━━━━━ Available data
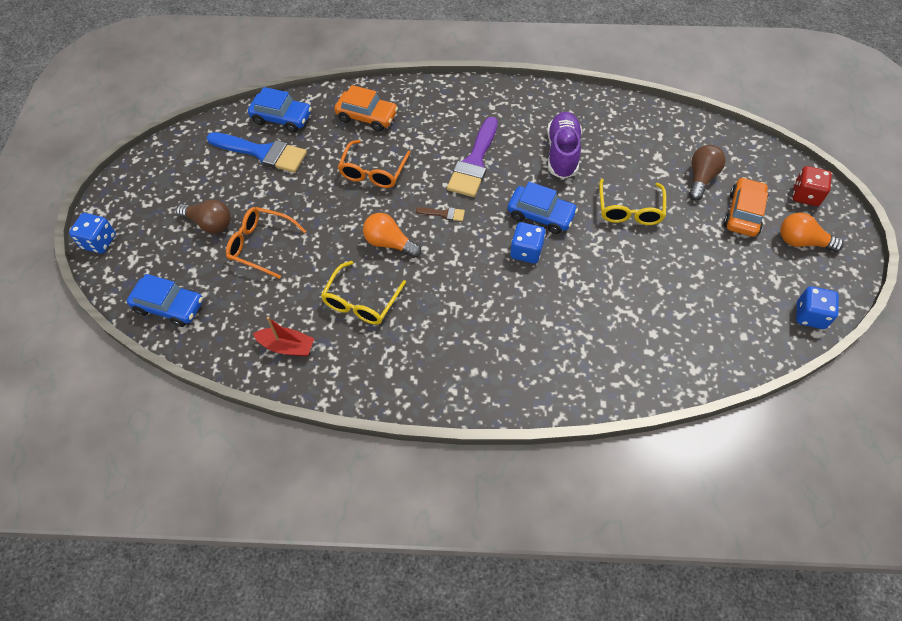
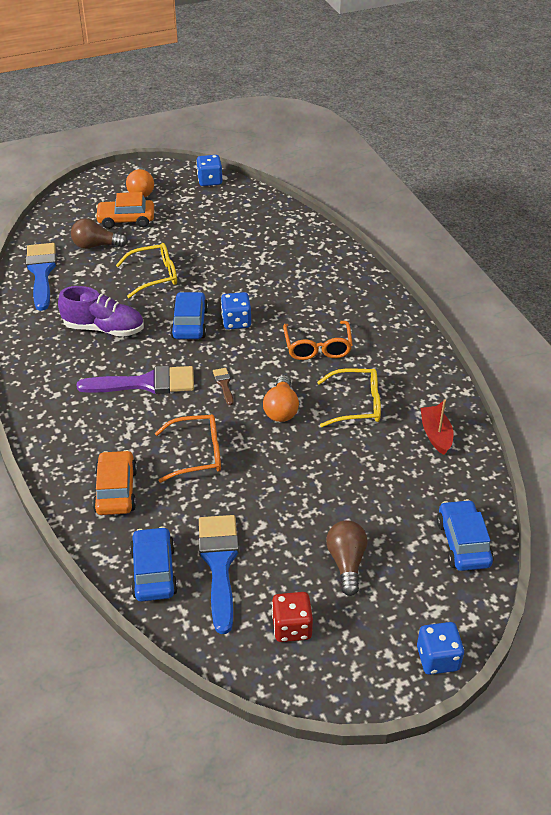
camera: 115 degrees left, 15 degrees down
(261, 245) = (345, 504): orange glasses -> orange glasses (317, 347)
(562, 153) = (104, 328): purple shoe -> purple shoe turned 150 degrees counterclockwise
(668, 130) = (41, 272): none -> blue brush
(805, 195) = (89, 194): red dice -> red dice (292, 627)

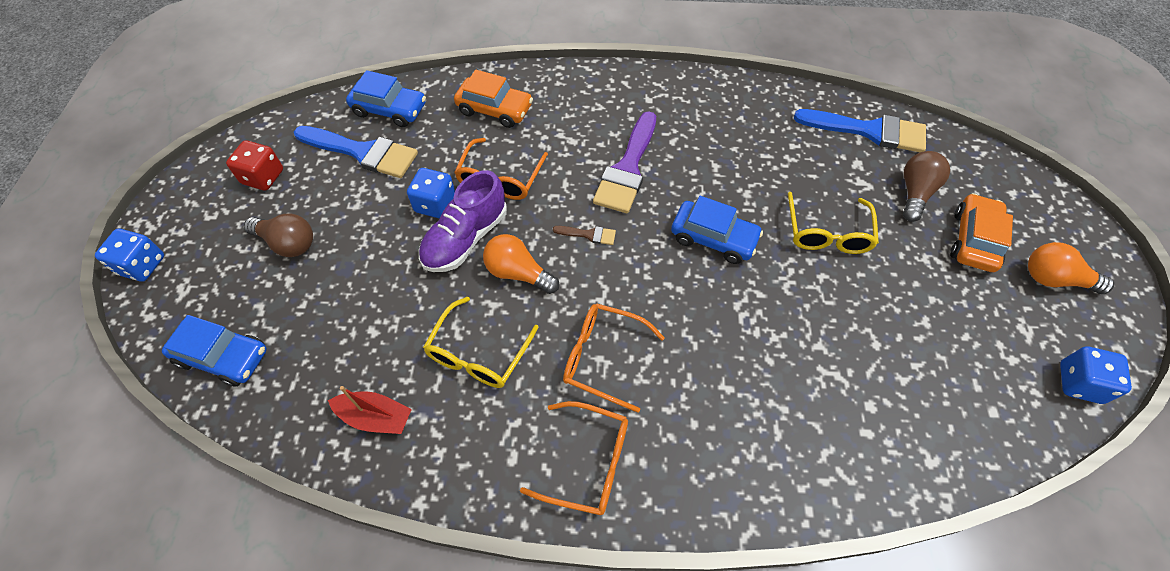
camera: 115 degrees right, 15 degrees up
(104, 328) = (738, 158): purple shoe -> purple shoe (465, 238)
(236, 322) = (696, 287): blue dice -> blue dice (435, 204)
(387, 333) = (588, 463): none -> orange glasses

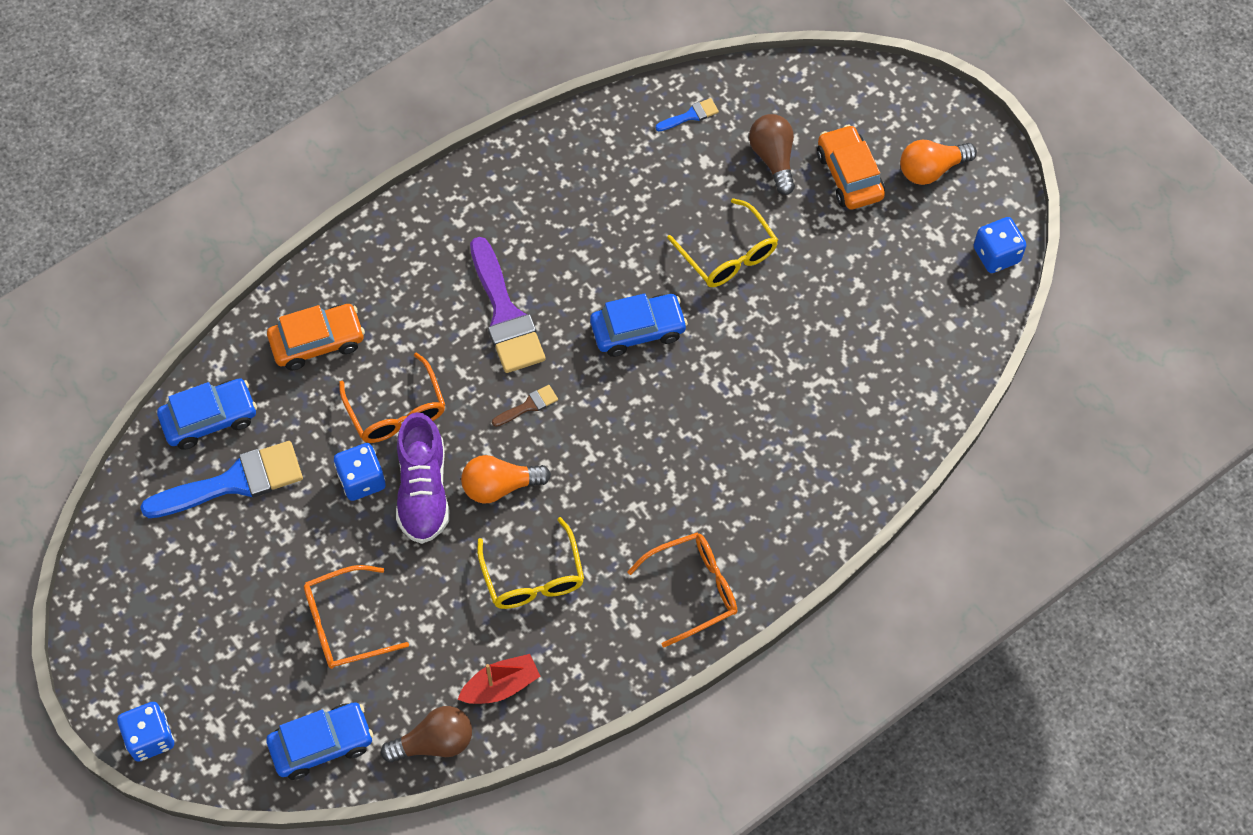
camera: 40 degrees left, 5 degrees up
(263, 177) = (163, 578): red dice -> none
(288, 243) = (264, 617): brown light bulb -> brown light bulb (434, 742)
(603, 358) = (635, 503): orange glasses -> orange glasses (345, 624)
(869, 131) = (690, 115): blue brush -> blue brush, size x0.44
━━━━━━━━━━
» **Task details**:
The listing above should be repeated word for word, pictures removed.

» **Task result**:
camera: 115 degrees left, 15 degrees down
(261, 245) = (345, 504): orange glasses -> orange glasses (317, 347)
(562, 153) = (104, 328): purple shoe -> purple shoe turned 150 degrees counterclockwise
(668, 130) = (41, 272): none -> blue brush
(805, 195) = (89, 194): red dice -> red dice (292, 627)

camera: 115 degrees right, 15 degrees up
(104, 328) = (738, 158): purple shoe -> purple shoe (465, 238)
(236, 322) = (696, 287): blue dice -> blue dice (435, 204)
(387, 333) = (588, 463): none -> orange glasses

camera: 40 degrees left, 5 degrees up
(263, 177) = (163, 578): red dice -> none
(288, 243) = (264, 617): brown light bulb -> brown light bulb (434, 742)
(603, 358) = (635, 503): orange glasses -> orange glasses (345, 624)
(869, 131) = (690, 115): blue brush -> blue brush, size x0.44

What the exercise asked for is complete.